··· Source material ···
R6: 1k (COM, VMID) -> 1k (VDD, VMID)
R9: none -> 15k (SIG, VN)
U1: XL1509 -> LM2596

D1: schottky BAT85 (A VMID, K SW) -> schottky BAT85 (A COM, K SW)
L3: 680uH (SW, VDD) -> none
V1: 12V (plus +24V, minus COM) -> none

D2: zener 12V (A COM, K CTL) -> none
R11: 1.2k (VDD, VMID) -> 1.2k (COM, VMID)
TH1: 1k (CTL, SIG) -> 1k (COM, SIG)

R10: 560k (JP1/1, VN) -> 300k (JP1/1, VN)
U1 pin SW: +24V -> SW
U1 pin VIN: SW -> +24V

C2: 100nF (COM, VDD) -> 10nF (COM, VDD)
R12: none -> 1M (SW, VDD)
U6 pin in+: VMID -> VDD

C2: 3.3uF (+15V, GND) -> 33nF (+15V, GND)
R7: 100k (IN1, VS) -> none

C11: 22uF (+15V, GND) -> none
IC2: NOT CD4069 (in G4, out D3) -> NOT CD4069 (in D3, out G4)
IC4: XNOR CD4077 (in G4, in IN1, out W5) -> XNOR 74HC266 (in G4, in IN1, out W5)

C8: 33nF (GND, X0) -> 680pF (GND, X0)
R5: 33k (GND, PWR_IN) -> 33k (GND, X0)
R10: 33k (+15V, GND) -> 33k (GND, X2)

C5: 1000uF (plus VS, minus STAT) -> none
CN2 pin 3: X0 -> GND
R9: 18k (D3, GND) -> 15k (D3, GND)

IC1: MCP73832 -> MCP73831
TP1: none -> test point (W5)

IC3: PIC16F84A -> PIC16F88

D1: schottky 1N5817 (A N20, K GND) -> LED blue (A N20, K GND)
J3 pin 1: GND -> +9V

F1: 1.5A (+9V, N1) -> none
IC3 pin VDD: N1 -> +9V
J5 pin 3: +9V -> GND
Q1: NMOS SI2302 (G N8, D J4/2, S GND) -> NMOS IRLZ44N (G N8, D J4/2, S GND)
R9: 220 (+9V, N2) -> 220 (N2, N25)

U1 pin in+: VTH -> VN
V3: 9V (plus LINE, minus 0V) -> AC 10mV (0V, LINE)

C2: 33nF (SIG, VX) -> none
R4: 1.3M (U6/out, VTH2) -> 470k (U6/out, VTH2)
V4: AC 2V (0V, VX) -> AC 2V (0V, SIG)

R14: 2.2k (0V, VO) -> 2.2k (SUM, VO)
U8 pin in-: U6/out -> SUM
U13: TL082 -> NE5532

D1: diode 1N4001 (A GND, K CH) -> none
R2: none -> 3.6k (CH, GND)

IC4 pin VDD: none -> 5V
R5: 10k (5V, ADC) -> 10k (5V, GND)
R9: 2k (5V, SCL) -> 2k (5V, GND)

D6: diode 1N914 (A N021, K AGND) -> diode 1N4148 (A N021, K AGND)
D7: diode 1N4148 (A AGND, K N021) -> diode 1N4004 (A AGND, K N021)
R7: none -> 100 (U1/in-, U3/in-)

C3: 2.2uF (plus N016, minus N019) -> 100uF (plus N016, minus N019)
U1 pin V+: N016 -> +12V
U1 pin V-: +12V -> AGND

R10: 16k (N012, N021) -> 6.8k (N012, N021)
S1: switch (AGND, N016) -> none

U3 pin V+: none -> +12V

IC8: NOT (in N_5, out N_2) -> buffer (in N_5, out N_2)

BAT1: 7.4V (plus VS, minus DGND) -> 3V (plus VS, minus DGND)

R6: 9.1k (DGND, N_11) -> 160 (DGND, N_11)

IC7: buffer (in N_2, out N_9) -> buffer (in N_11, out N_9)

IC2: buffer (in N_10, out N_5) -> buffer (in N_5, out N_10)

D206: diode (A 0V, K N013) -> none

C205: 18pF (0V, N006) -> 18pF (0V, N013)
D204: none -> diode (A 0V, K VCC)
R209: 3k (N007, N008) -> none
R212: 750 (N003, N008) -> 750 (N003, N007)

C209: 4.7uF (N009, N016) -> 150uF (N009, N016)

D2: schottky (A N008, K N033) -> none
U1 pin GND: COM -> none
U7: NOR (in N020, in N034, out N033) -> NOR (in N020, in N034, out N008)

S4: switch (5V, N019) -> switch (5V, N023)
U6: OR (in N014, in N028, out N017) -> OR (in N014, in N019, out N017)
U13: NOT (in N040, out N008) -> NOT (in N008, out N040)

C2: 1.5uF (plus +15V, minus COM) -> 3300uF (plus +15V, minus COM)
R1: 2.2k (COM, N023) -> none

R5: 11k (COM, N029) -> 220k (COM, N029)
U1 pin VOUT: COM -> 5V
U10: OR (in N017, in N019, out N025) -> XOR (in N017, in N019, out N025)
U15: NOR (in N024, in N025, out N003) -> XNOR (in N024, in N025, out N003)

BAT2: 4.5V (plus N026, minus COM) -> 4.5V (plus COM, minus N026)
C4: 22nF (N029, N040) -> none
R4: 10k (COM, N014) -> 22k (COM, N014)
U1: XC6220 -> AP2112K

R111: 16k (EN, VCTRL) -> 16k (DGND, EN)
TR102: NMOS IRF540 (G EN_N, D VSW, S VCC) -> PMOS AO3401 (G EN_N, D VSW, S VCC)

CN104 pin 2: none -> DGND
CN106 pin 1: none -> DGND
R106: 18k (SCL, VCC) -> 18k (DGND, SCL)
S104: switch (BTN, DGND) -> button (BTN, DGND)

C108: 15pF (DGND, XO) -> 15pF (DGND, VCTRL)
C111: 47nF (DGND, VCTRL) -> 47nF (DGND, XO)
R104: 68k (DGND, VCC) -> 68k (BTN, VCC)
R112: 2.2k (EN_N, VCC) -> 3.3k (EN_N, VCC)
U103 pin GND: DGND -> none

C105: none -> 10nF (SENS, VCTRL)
···
**Exercise objective:** Would you retype all of the data exactly as shown?

**Answer for the task:**
R6: 1k (COM, VMID) -> 1k (VDD, VMID)
R9: none -> 15k (SIG, VN)
U1: XL1509 -> LM2596

D1: schottky BAT85 (A VMID, K SW) -> schottky BAT85 (A COM, K SW)
L3: 680uH (SW, VDD) -> none
V1: 12V (plus +24V, minus COM) -> none

D2: zener 12V (A COM, K CTL) -> none
R11: 1.2k (VDD, VMID) -> 1.2k (COM, VMID)
TH1: 1k (CTL, SIG) -> 1k (COM, SIG)

R10: 560k (JP1/1, VN) -> 300k (JP1/1, VN)
U1 pin SW: +24V -> SW
U1 pin VIN: SW -> +24V

C2: 100nF (COM, VDD) -> 10nF (COM, VDD)
R12: none -> 1M (SW, VDD)
U6 pin in+: VMID -> VDD

C2: 3.3uF (+15V, GND) -> 33nF (+15V, GND)
R7: 100k (IN1, VS) -> none

C11: 22uF (+15V, GND) -> none
IC2: NOT CD4069 (in G4, out D3) -> NOT CD4069 (in D3, out G4)
IC4: XNOR CD4077 (in G4, in IN1, out W5) -> XNOR 74HC266 (in G4, in IN1, out W5)

C8: 33nF (GND, X0) -> 680pF (GND, X0)
R5: 33k (GND, PWR_IN) -> 33k (GND, X0)
R10: 33k (+15V, GND) -> 33k (GND, X2)

C5: 1000uF (plus VS, minus STAT) -> none
CN2 pin 3: X0 -> GND
R9: 18k (D3, GND) -> 15k (D3, GND)

IC1: MCP73832 -> MCP73831
TP1: none -> test point (W5)

IC3: PIC16F84A -> PIC16F88

D1: schottky 1N5817 (A N20, K GND) -> LED blue (A N20, K GND)
J3 pin 1: GND -> +9V

F1: 1.5A (+9V, N1) -> none
IC3 pin VDD: N1 -> +9V
J5 pin 3: +9V -> GND
Q1: NMOS SI2302 (G N8, D J4/2, S GND) -> NMOS IRLZ44N (G N8, D J4/2, S GND)
R9: 220 (+9V, N2) -> 220 (N2, N25)

U1 pin in+: VTH -> VN
V3: 9V (plus LINE, minus 0V) -> AC 10mV (0V, LINE)

C2: 33nF (SIG, VX) -> none
R4: 1.3M (U6/out, VTH2) -> 470k (U6/out, VTH2)
V4: AC 2V (0V, VX) -> AC 2V (0V, SIG)

R14: 2.2k (0V, VO) -> 2.2k (SUM, VO)
U8 pin in-: U6/out -> SUM
U13: TL082 -> NE5532

D1: diode 1N4001 (A GND, K CH) -> none
R2: none -> 3.6k (CH, GND)

IC4 pin VDD: none -> 5V
R5: 10k (5V, ADC) -> 10k (5V, GND)
R9: 2k (5V, SCL) -> 2k (5V, GND)

D6: diode 1N914 (A N021, K AGND) -> diode 1N4148 (A N021, K AGND)
D7: diode 1N4148 (A AGND, K N021) -> diode 1N4004 (A AGND, K N021)
R7: none -> 100 (U1/in-, U3/in-)

C3: 2.2uF (plus N016, minus N019) -> 100uF (plus N016, minus N019)
U1 pin V+: N016 -> +12V
U1 pin V-: +12V -> AGND

R10: 16k (N012, N021) -> 6.8k (N012, N021)
S1: switch (AGND, N016) -> none

U3 pin V+: none -> +12V

IC8: NOT (in N_5, out N_2) -> buffer (in N_5, out N_2)

BAT1: 7.4V (plus VS, minus DGND) -> 3V (plus VS, minus DGND)

R6: 9.1k (DGND, N_11) -> 160 (DGND, N_11)

IC7: buffer (in N_2, out N_9) -> buffer (in N_11, out N_9)

IC2: buffer (in N_10, out N_5) -> buffer (in N_5, out N_10)

D206: diode (A 0V, K N013) -> none

C205: 18pF (0V, N006) -> 18pF (0V, N013)
D204: none -> diode (A 0V, K VCC)
R209: 3k (N007, N008) -> none
R212: 750 (N003, N008) -> 750 (N003, N007)

C209: 4.7uF (N009, N016) -> 150uF (N009, N016)

D2: schottky (A N008, K N033) -> none
U1 pin GND: COM -> none
U7: NOR (in N020, in N034, out N033) -> NOR (in N020, in N034, out N008)

S4: switch (5V, N019) -> switch (5V, N023)
U6: OR (in N014, in N028, out N017) -> OR (in N014, in N019, out N017)
U13: NOT (in N040, out N008) -> NOT (in N008, out N040)

C2: 1.5uF (plus +15V, minus COM) -> 3300uF (plus +15V, minus COM)
R1: 2.2k (COM, N023) -> none

R5: 11k (COM, N029) -> 220k (COM, N029)
U1 pin VOUT: COM -> 5V
U10: OR (in N017, in N019, out N025) -> XOR (in N017, in N019, out N025)
U15: NOR (in N024, in N025, out N003) -> XNOR (in N024, in N025, out N003)

BAT2: 4.5V (plus N026, minus COM) -> 4.5V (plus COM, minus N026)
C4: 22nF (N029, N040) -> none
R4: 10k (COM, N014) -> 22k (COM, N014)
U1: XC6220 -> AP2112K

R111: 16k (EN, VCTRL) -> 16k (DGND, EN)
TR102: NMOS IRF540 (G EN_N, D VSW, S VCC) -> PMOS AO3401 (G EN_N, D VSW, S VCC)

CN104 pin 2: none -> DGND
CN106 pin 1: none -> DGND
R106: 18k (SCL, VCC) -> 18k (DGND, SCL)
S104: switch (BTN, DGND) -> button (BTN, DGND)

C108: 15pF (DGND, XO) -> 15pF (DGND, VCTRL)
C111: 47nF (DGND, VCTRL) -> 47nF (DGND, XO)
R104: 68k (DGND, VCC) -> 68k (BTN, VCC)
R112: 2.2k (EN_N, VCC) -> 3.3k (EN_N, VCC)
U103 pin GND: DGND -> none

C105: none -> 10nF (SENS, VCTRL)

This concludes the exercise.